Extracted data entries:
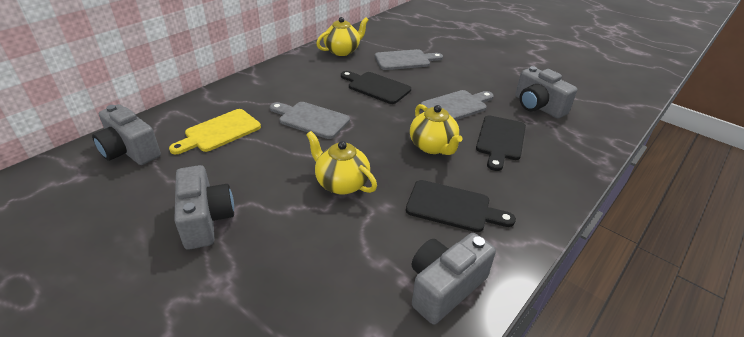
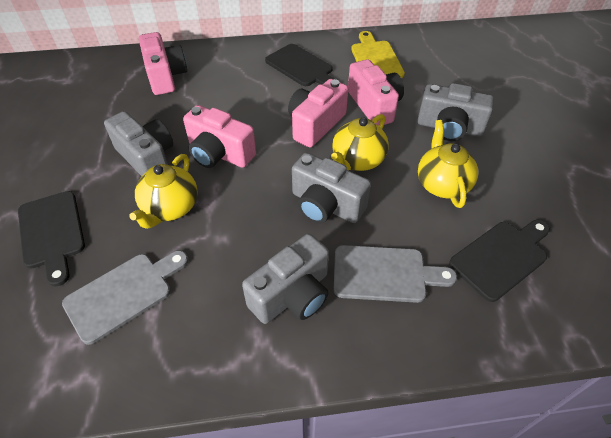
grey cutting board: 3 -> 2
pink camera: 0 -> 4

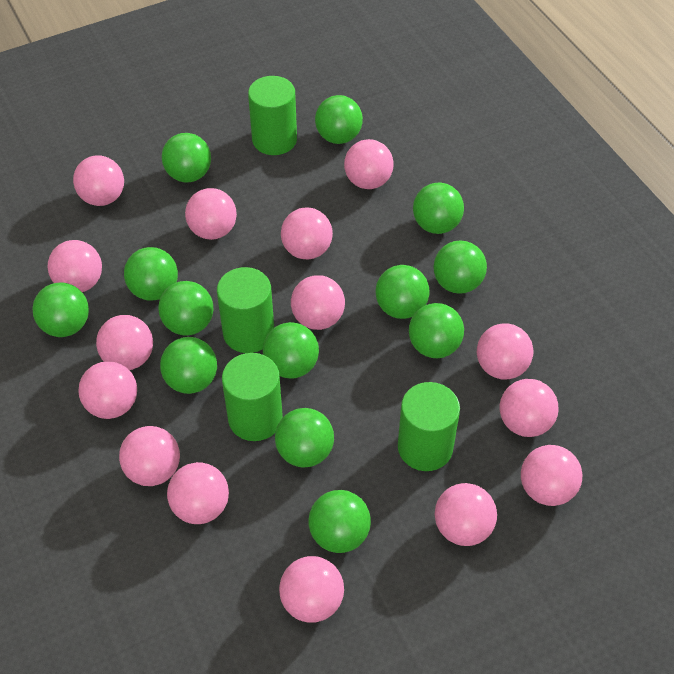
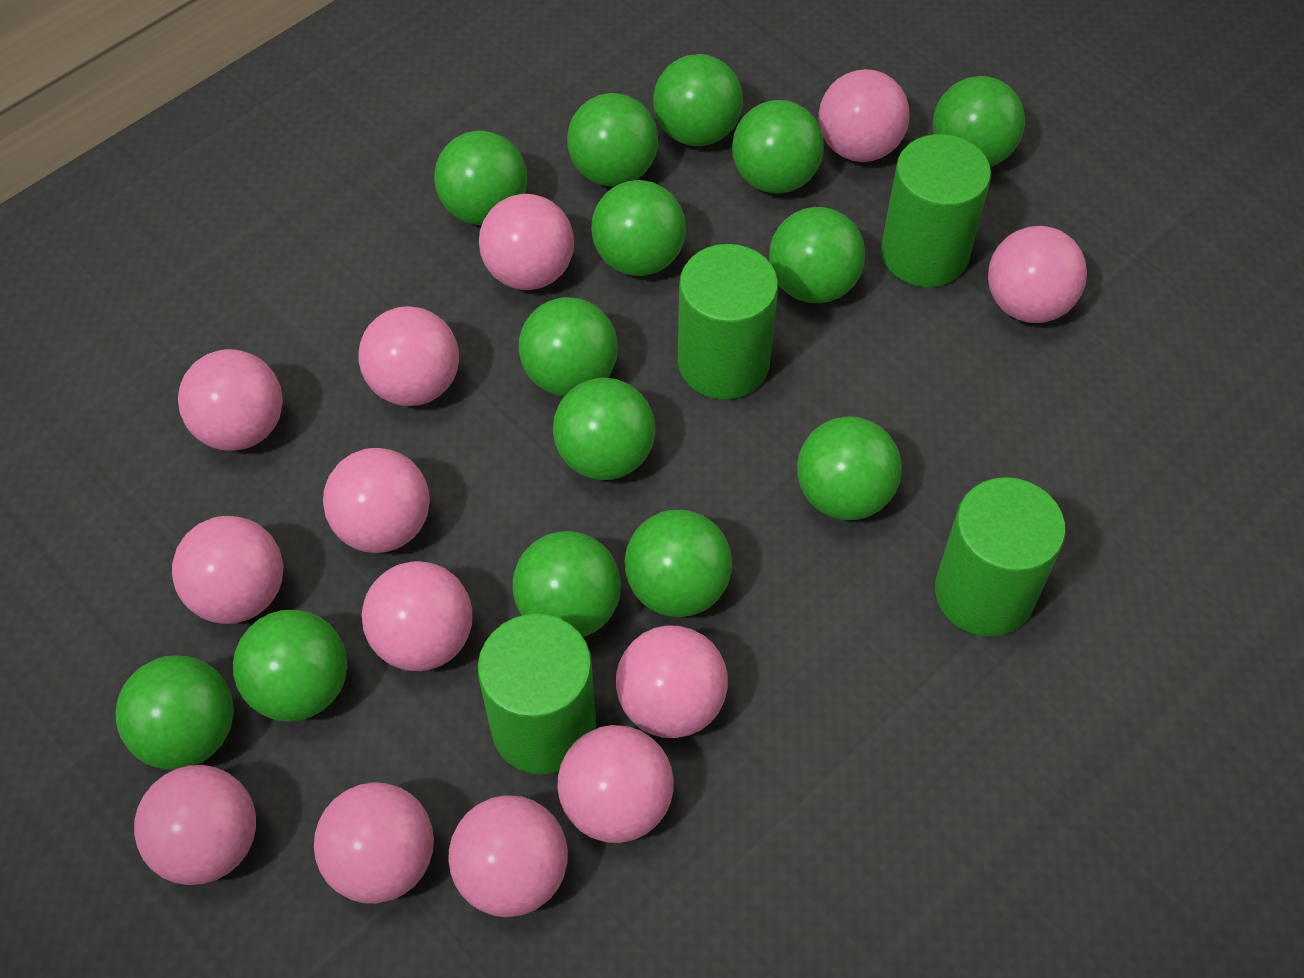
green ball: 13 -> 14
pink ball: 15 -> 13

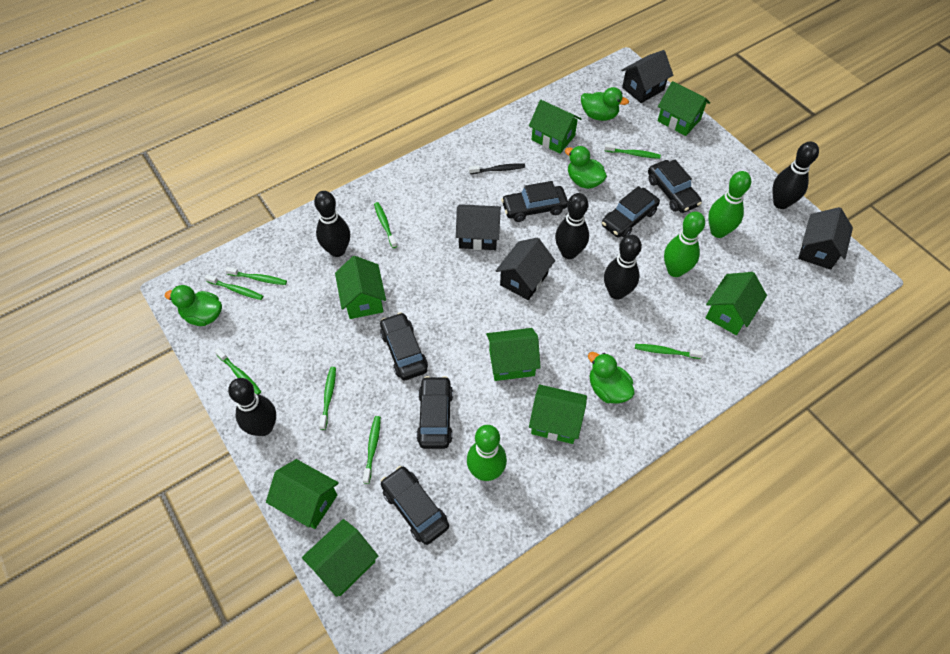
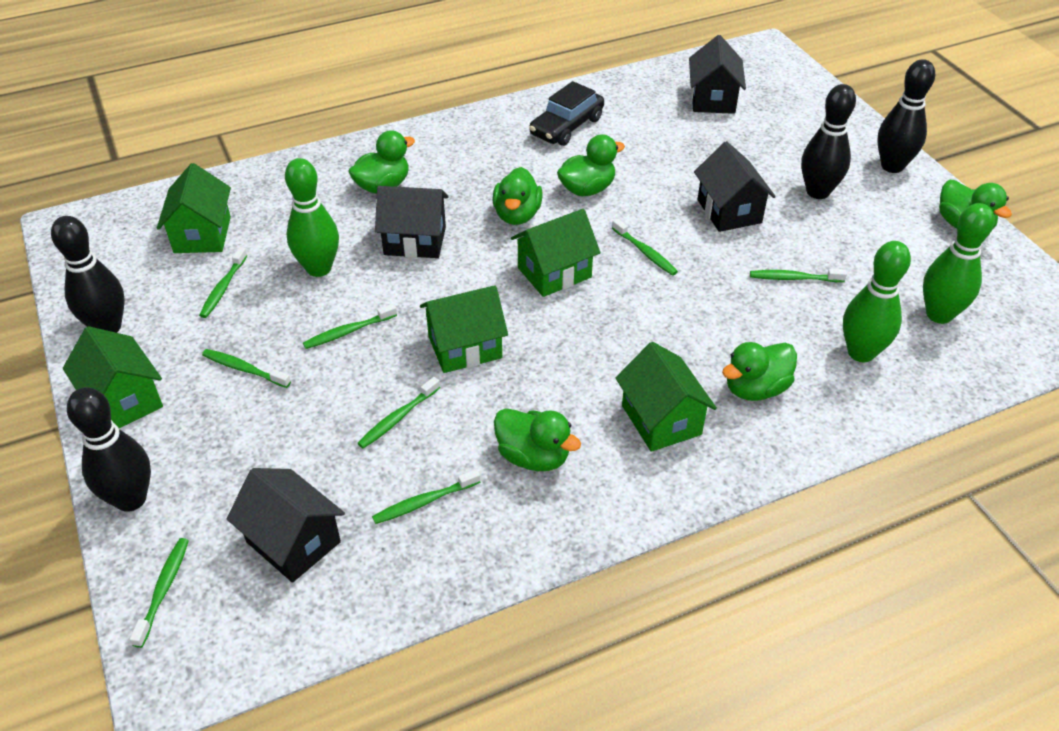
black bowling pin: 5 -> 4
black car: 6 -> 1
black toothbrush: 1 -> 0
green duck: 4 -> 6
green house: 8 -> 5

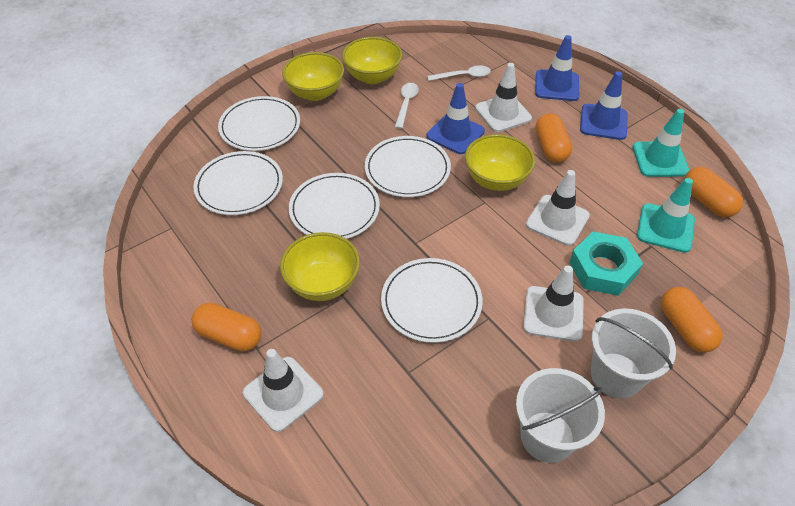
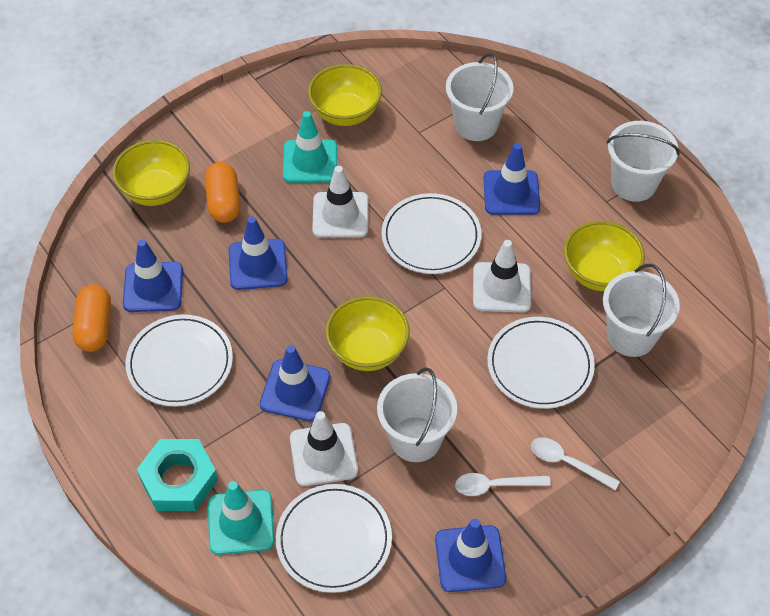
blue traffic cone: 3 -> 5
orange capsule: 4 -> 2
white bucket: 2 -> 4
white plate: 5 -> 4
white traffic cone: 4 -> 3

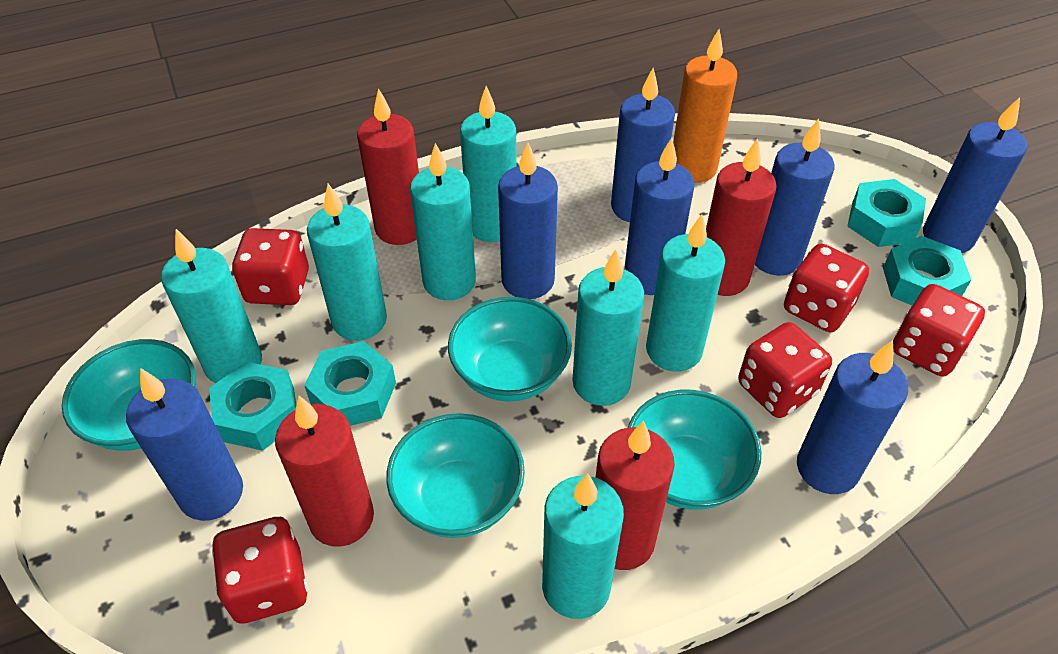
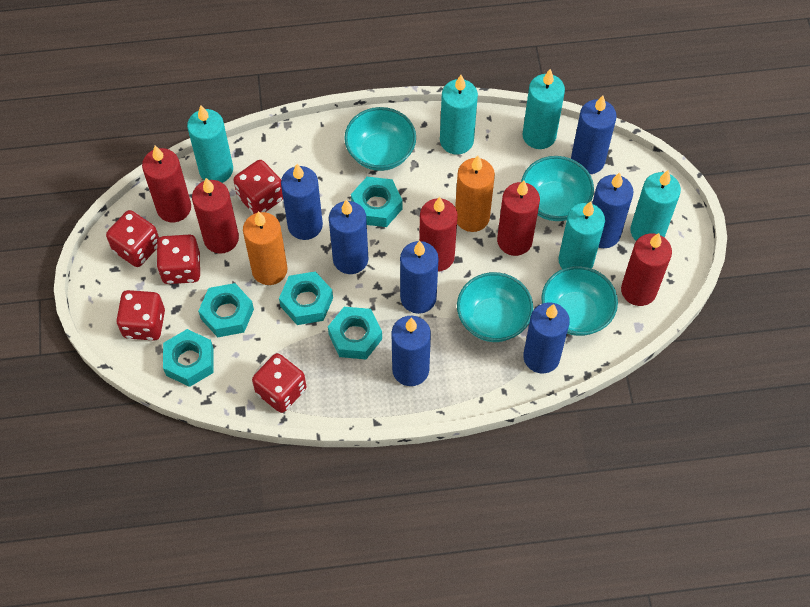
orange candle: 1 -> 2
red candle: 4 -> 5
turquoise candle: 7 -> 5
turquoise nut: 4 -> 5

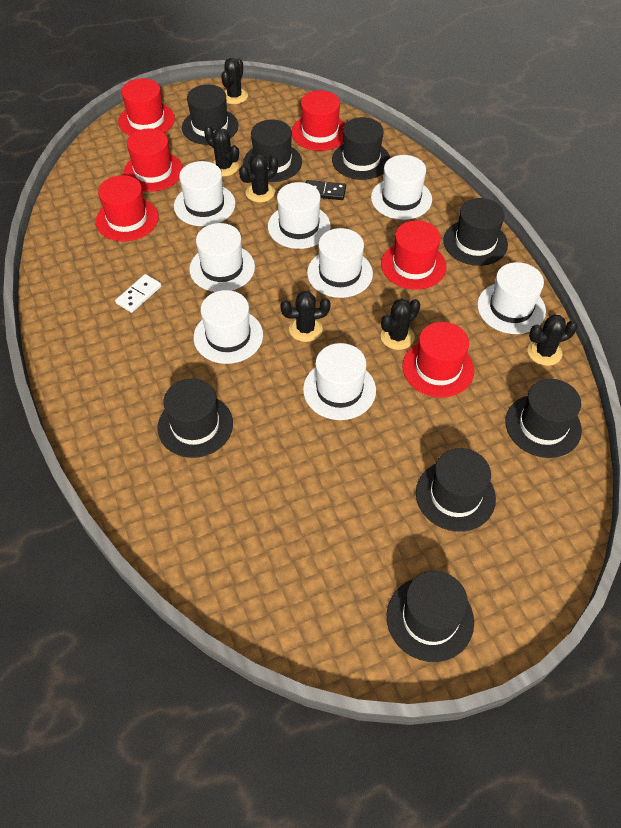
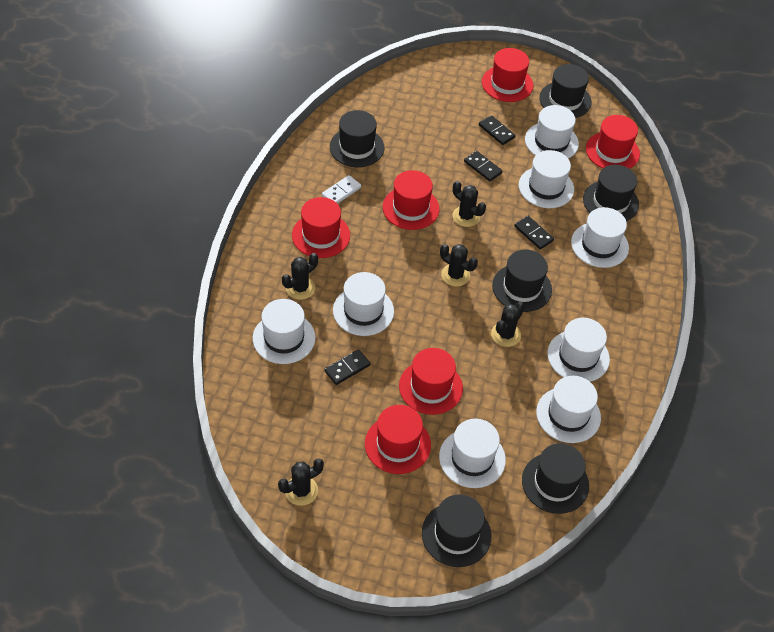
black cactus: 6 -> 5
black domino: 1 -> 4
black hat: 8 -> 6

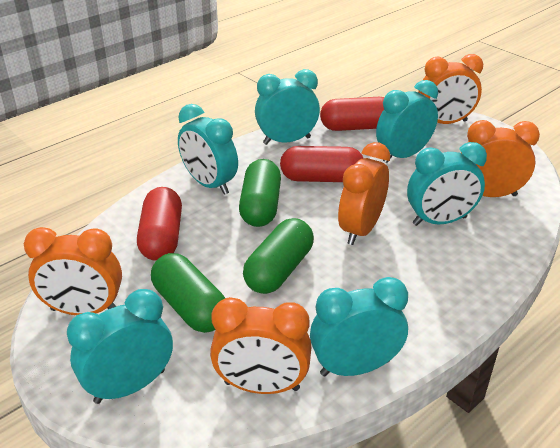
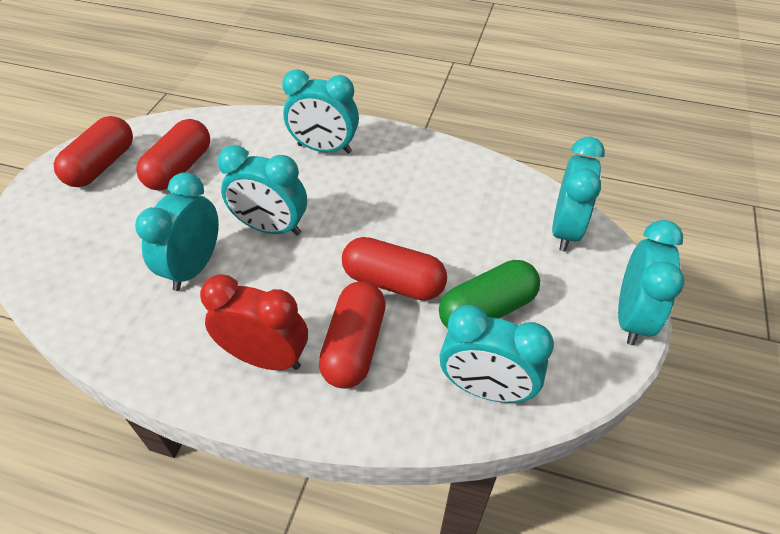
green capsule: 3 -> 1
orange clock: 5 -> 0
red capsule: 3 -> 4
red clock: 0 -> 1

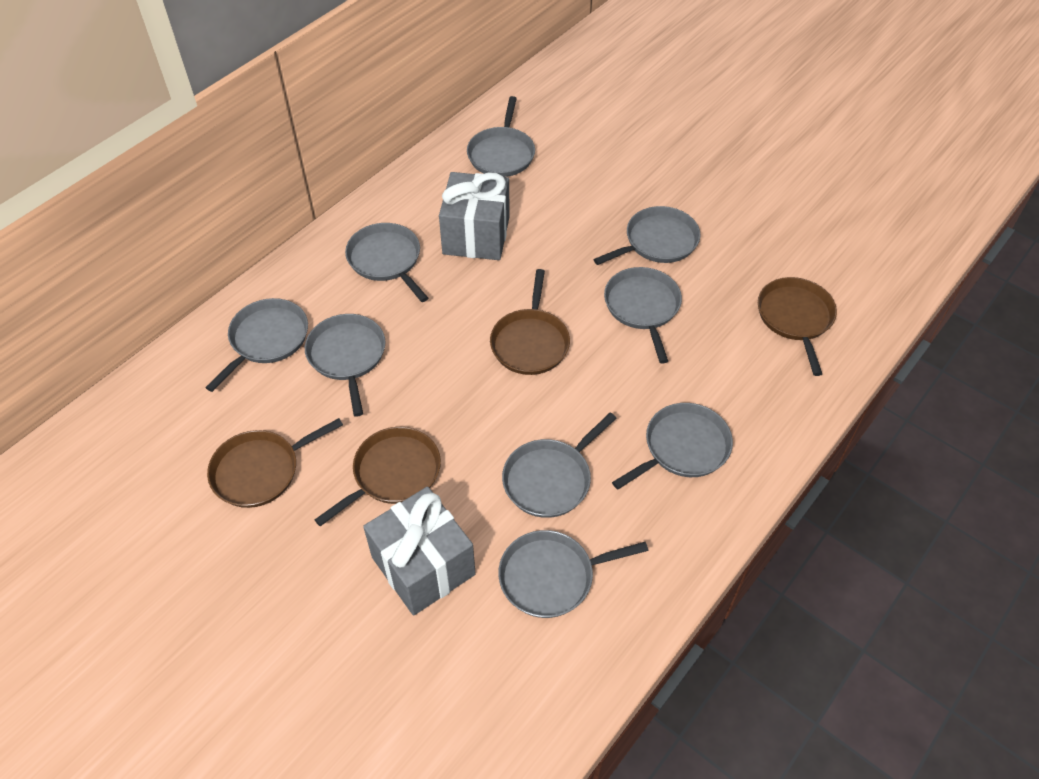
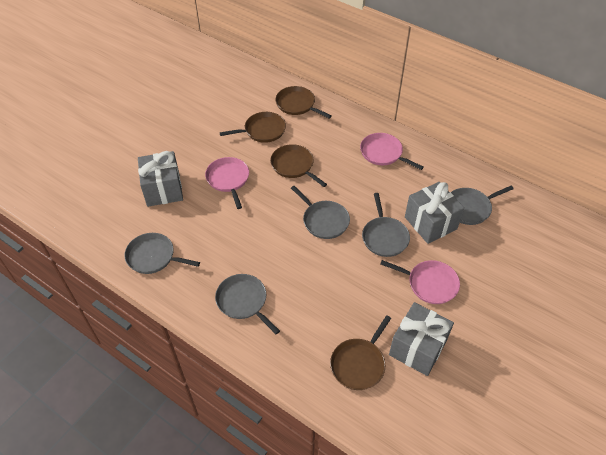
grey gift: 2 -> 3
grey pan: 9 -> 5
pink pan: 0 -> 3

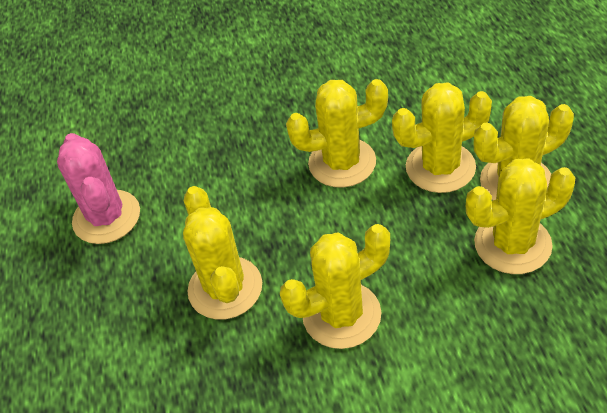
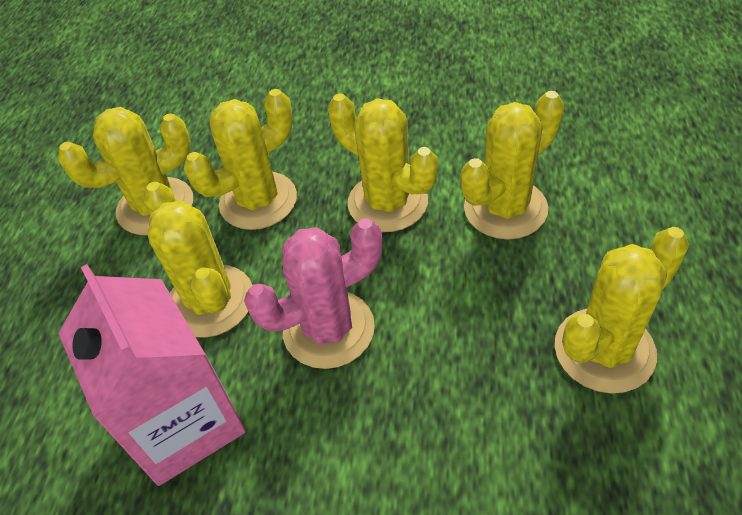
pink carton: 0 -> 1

**WHAT THE TASK ASKS:** The result should be the full set of entries above, restated exactly and without images.

**RESULT OF THE TASK:**
grey cutting board: 3 -> 2
pink camera: 0 -> 4

green ball: 13 -> 14
pink ball: 15 -> 13

black bowling pin: 5 -> 4
black car: 6 -> 1
black toothbrush: 1 -> 0
green duck: 4 -> 6
green house: 8 -> 5

blue traffic cone: 3 -> 5
orange capsule: 4 -> 2
white bucket: 2 -> 4
white plate: 5 -> 4
white traffic cone: 4 -> 3

orange candle: 1 -> 2
red candle: 4 -> 5
turquoise candle: 7 -> 5
turquoise nut: 4 -> 5

black cactus: 6 -> 5
black domino: 1 -> 4
black hat: 8 -> 6

green capsule: 3 -> 1
orange clock: 5 -> 0
red capsule: 3 -> 4
red clock: 0 -> 1

grey gift: 2 -> 3
grey pan: 9 -> 5
pink pan: 0 -> 3

pink carton: 0 -> 1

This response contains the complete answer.